• _Provided data_
════════
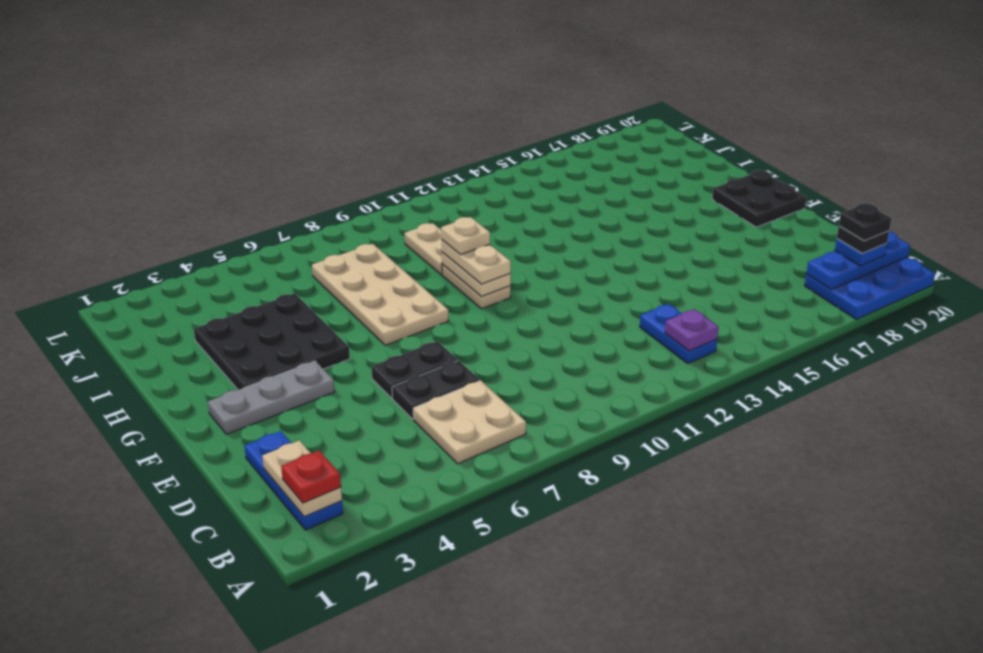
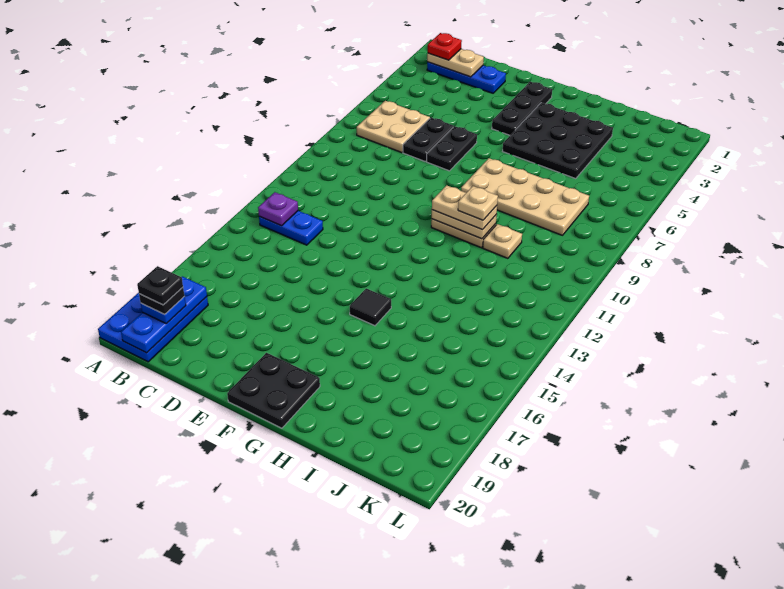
grey plate F2:F4 level 1 -> black plate F2:F4 level 1
none -> black tile G15 level 1
tan plate I10:J10 level 1 -> tan plate I10 level 1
════════
• _Activity_
Which lines of the data include the word "plate"? Copy each one.

• _Result of the exercise_
grey plate F2:F4 level 1 -> black plate F2:F4 level 1
tan plate I10:J10 level 1 -> tan plate I10 level 1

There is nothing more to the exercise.